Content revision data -
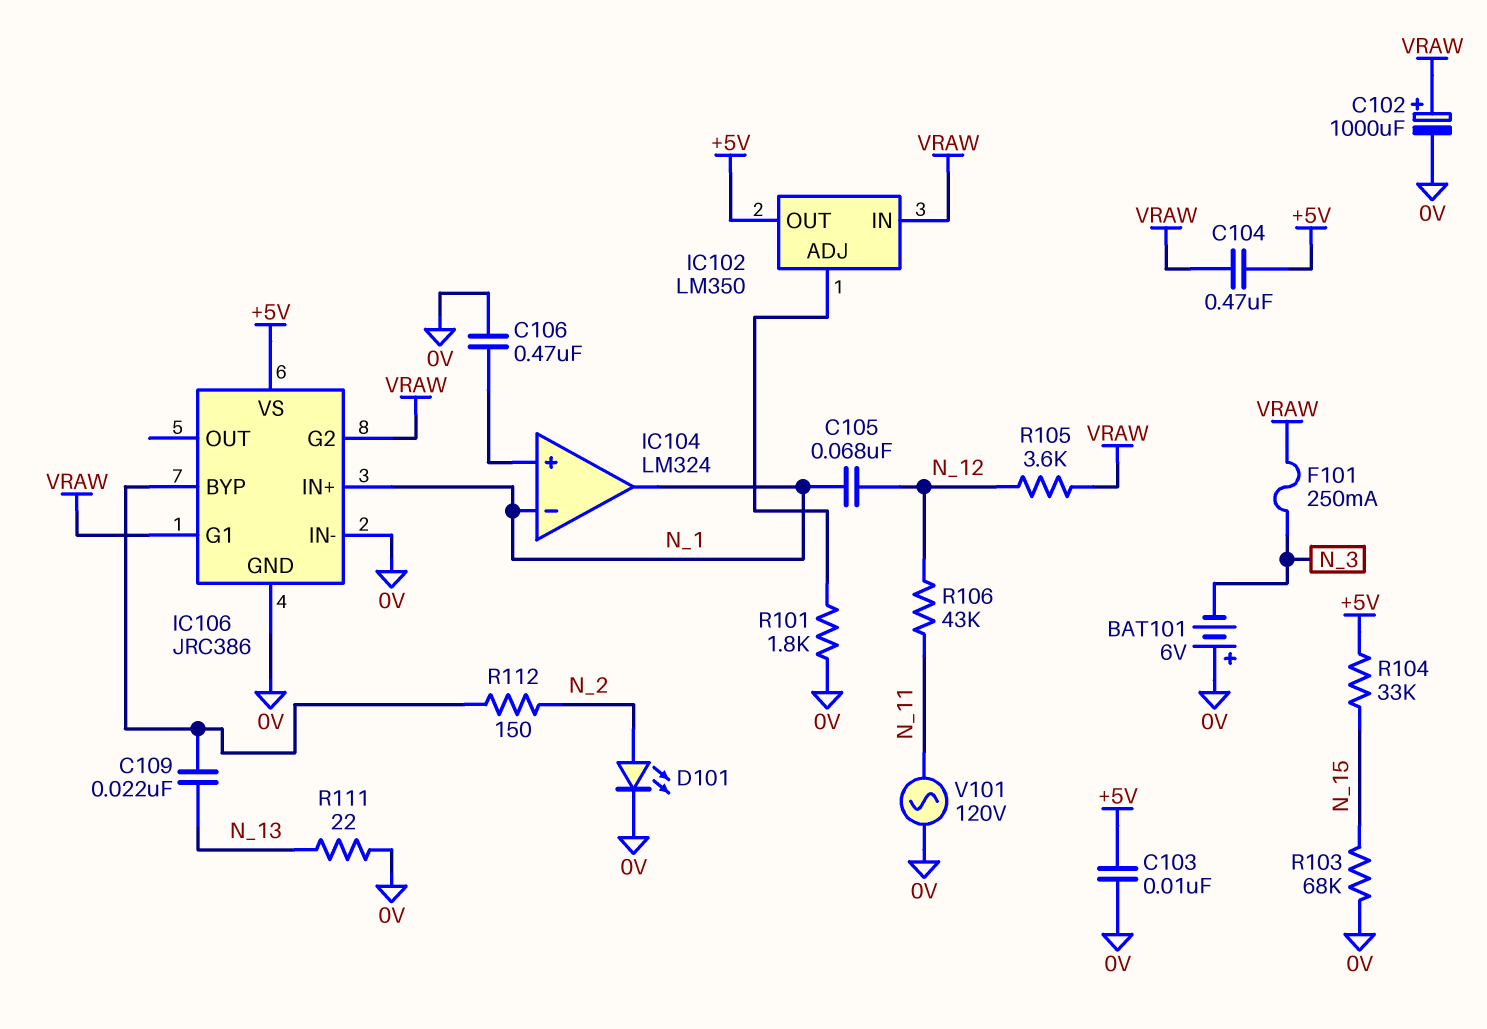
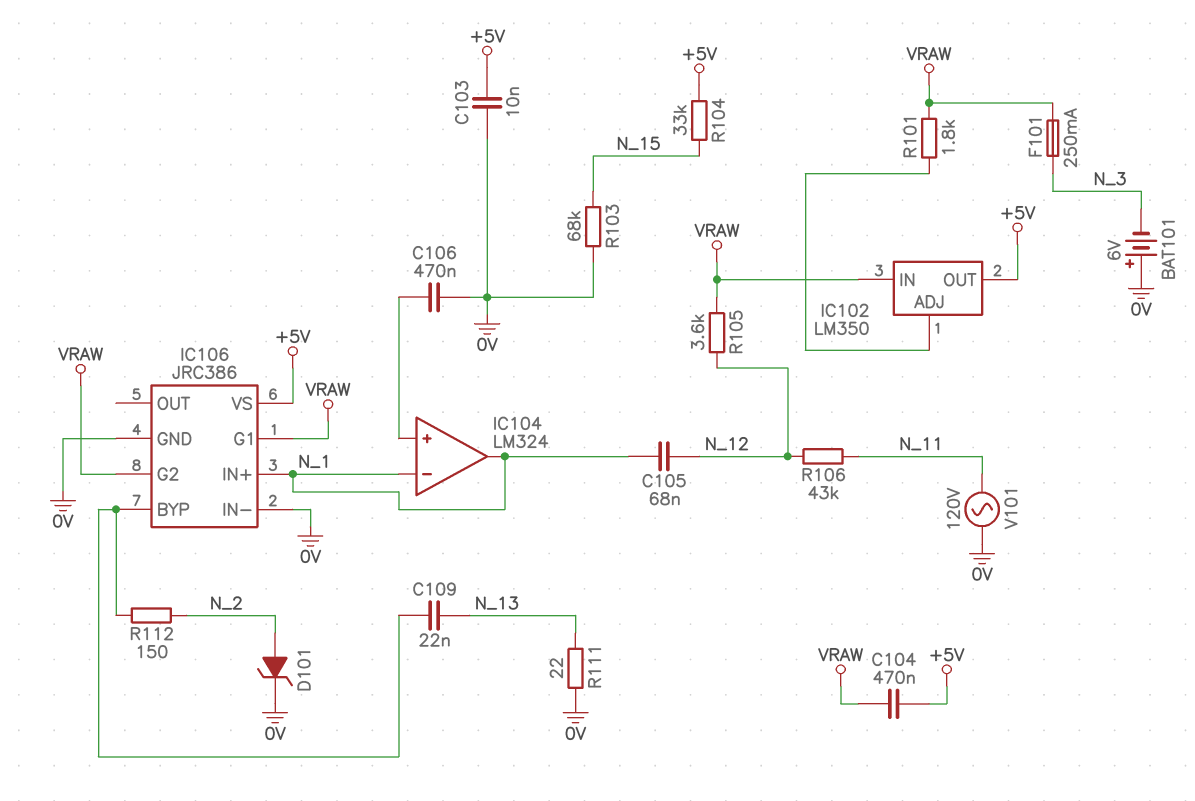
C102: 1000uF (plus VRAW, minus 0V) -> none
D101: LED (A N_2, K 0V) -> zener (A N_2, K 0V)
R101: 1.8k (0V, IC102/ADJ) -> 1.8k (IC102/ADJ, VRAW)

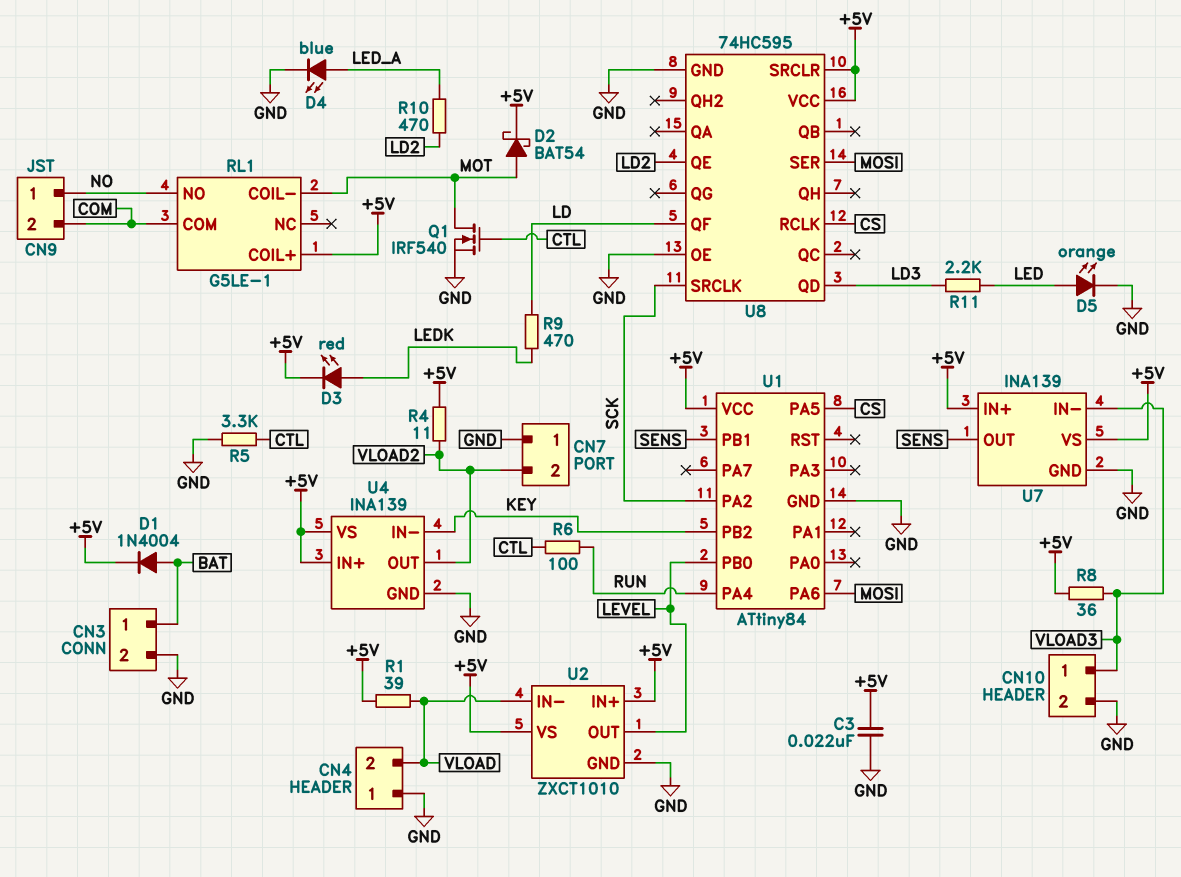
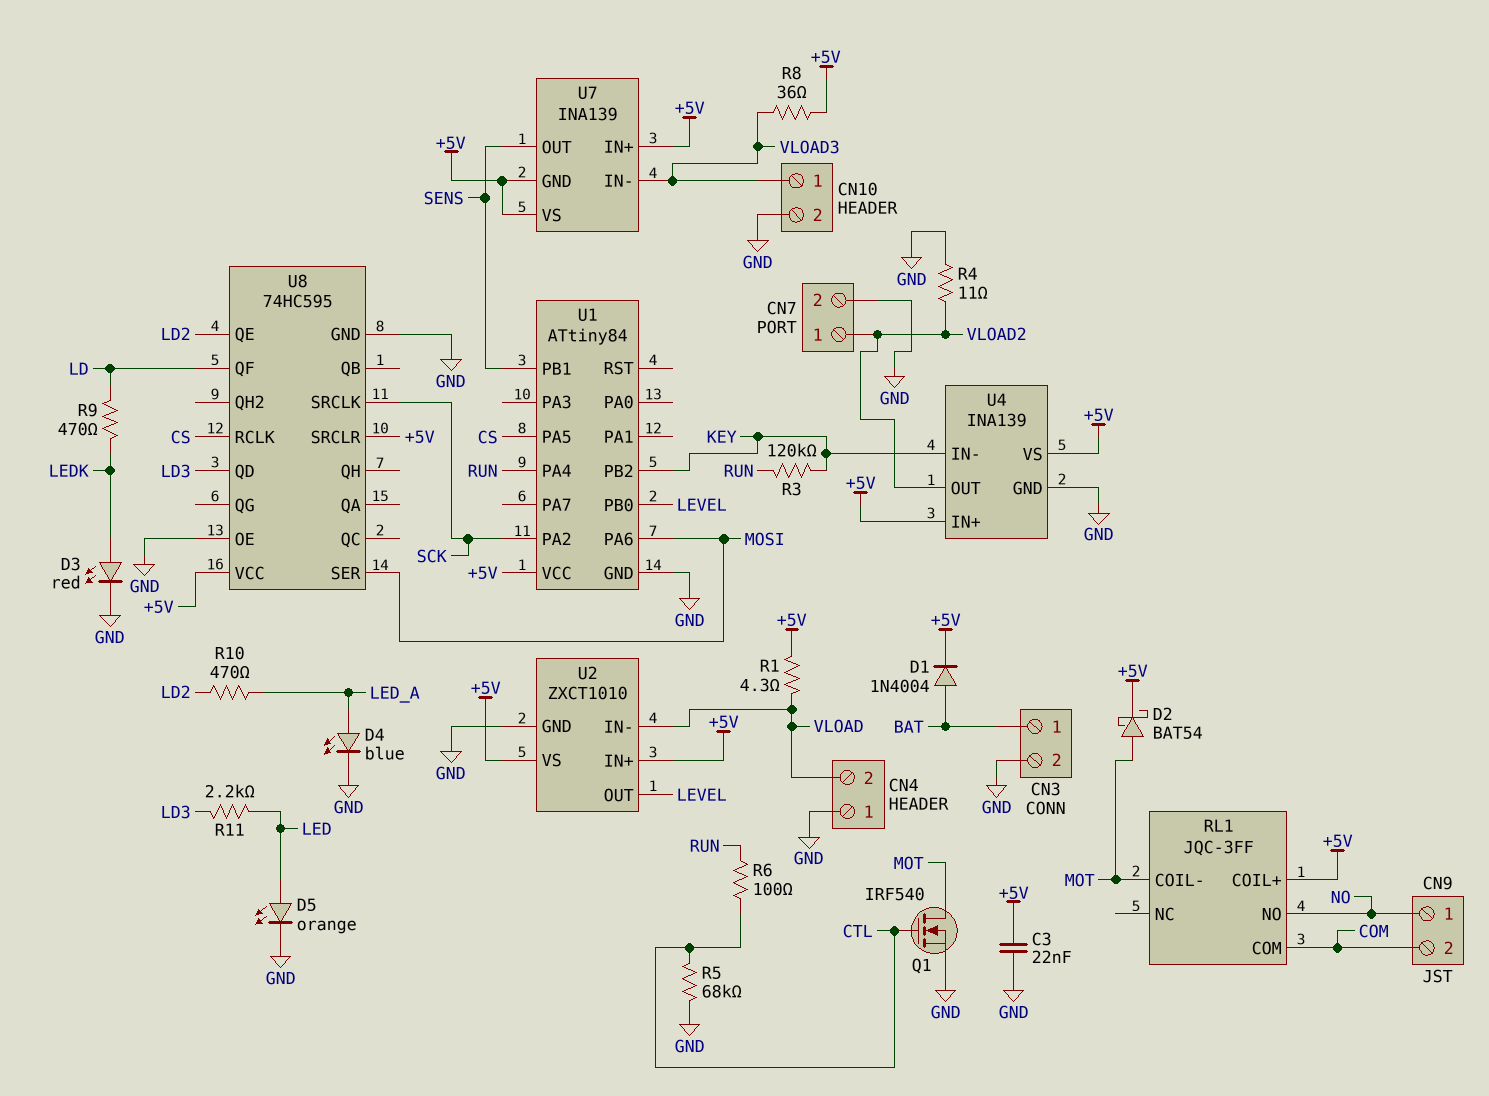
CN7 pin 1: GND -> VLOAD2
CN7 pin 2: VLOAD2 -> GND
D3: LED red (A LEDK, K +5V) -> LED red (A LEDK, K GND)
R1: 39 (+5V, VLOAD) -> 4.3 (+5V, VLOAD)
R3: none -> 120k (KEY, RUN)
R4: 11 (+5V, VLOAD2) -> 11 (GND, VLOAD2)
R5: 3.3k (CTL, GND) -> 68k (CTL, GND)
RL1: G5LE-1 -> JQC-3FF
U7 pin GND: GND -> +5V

Task statement - Scan the data above and report each line in which "VRAW" is present.

Task response -
C102: 1000uF (plus VRAW, minus 0V) -> none
R101: 1.8k (0V, IC102/ADJ) -> 1.8k (IC102/ADJ, VRAW)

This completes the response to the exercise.